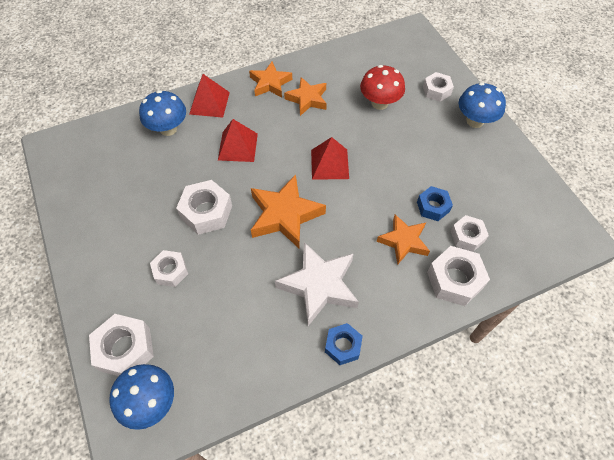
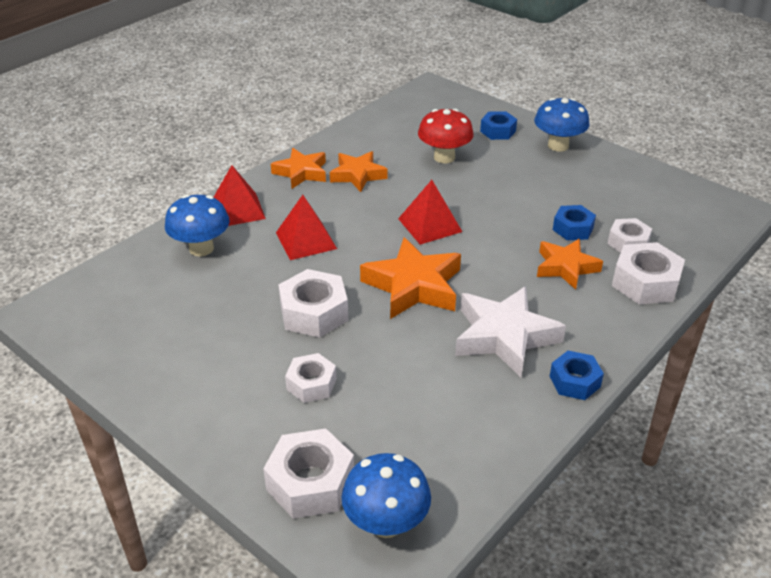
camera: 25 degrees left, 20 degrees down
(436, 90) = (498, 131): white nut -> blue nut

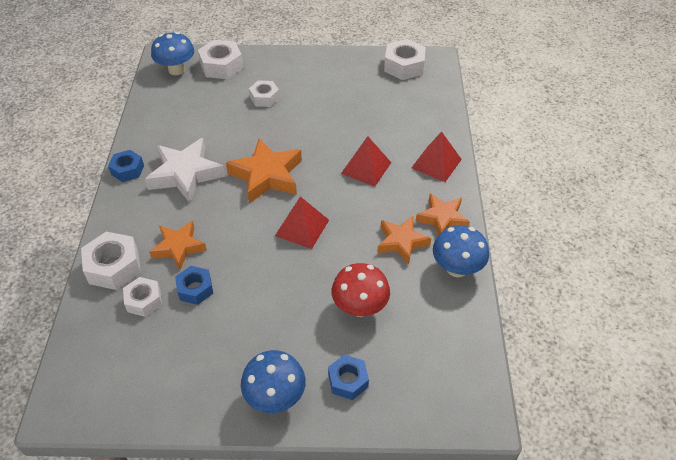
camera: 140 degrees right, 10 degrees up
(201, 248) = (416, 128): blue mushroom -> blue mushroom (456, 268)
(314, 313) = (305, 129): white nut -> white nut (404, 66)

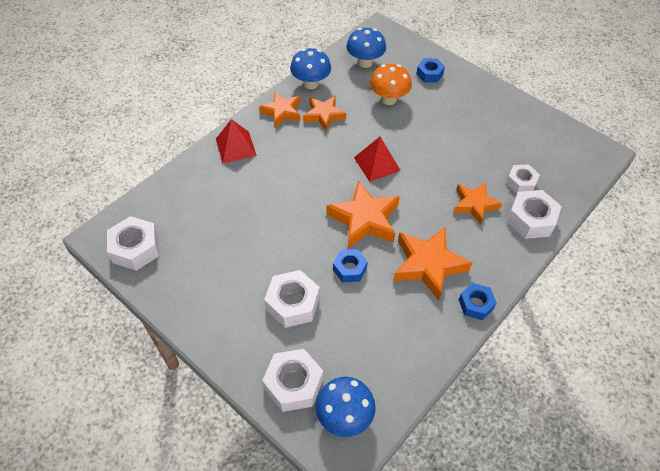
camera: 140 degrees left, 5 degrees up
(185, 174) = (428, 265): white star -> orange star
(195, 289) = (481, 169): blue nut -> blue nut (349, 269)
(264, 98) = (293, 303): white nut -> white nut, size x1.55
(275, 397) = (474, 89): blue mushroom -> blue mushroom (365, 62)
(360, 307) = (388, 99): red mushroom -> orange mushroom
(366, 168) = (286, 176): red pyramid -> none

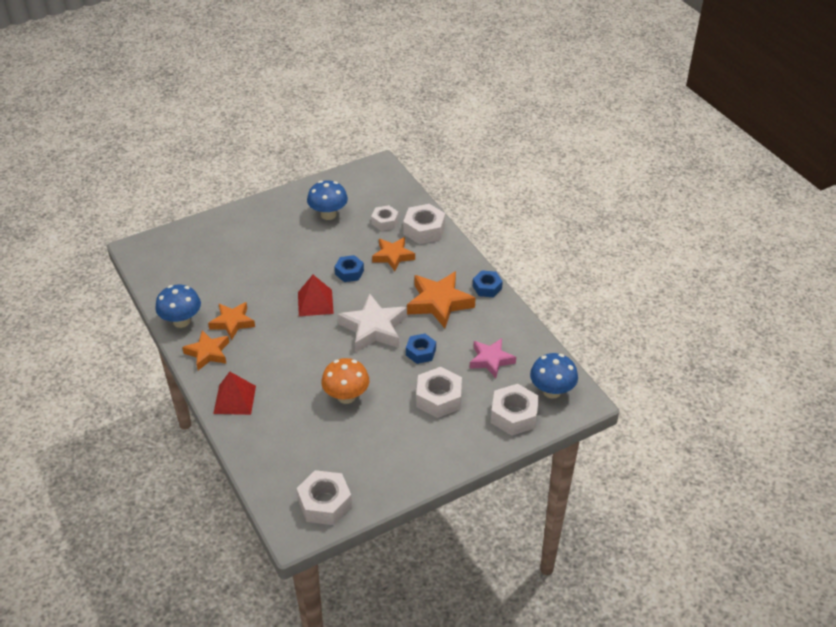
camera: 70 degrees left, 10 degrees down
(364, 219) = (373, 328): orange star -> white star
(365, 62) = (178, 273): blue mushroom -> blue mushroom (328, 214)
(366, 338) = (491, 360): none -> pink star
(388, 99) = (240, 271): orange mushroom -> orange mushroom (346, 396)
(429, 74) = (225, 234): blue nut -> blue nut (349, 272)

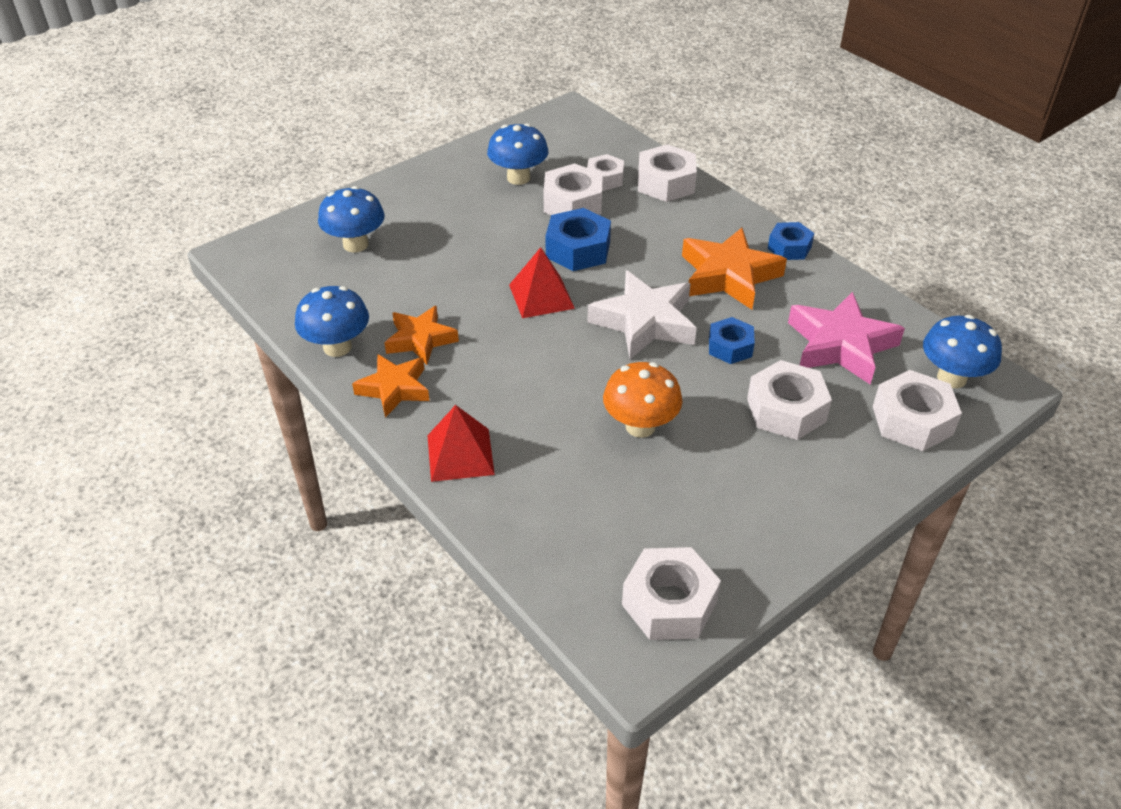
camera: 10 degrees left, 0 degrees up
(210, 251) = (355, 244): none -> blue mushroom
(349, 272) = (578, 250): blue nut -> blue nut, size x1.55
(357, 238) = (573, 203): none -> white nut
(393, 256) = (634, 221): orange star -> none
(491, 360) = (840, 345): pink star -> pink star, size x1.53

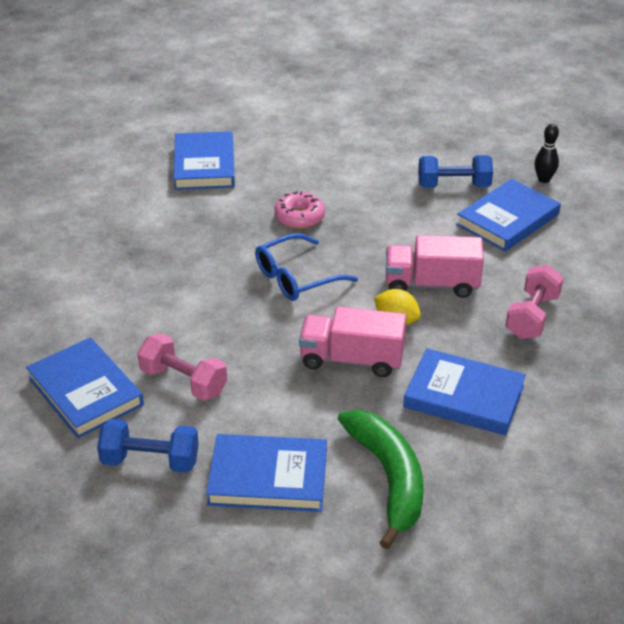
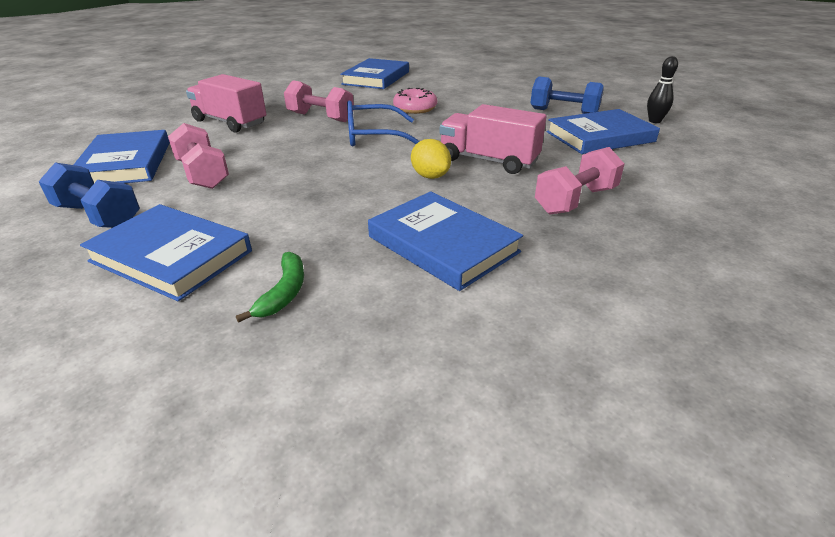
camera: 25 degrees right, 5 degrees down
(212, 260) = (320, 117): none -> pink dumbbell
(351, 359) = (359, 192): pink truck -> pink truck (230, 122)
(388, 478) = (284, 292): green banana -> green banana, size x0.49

EXERCISE AIM:
For this exercise, set down the lines in the entries above from the one with "(201, 248) = (416, 128): blue" through the one with "(388, 99) = (240, 271): orange" exactly as written, without any pictures.

RESPONSE AREA:
(201, 248) = (416, 128): blue mushroom -> blue mushroom (456, 268)
(314, 313) = (305, 129): white nut -> white nut (404, 66)

camera: 140 degrees left, 5 degrees up
(185, 174) = (428, 265): white star -> orange star
(195, 289) = (481, 169): blue nut -> blue nut (349, 269)
(264, 98) = (293, 303): white nut -> white nut, size x1.55
(275, 397) = (474, 89): blue mushroom -> blue mushroom (365, 62)
(360, 307) = (388, 99): red mushroom -> orange mushroom
(366, 168) = (286, 176): red pyramid -> none

camera: 70 degrees left, 10 degrees down
(364, 219) = (373, 328): orange star -> white star
(365, 62) = (178, 273): blue mushroom -> blue mushroom (328, 214)
(366, 338) = (491, 360): none -> pink star
(388, 99) = (240, 271): orange mushroom -> orange mushroom (346, 396)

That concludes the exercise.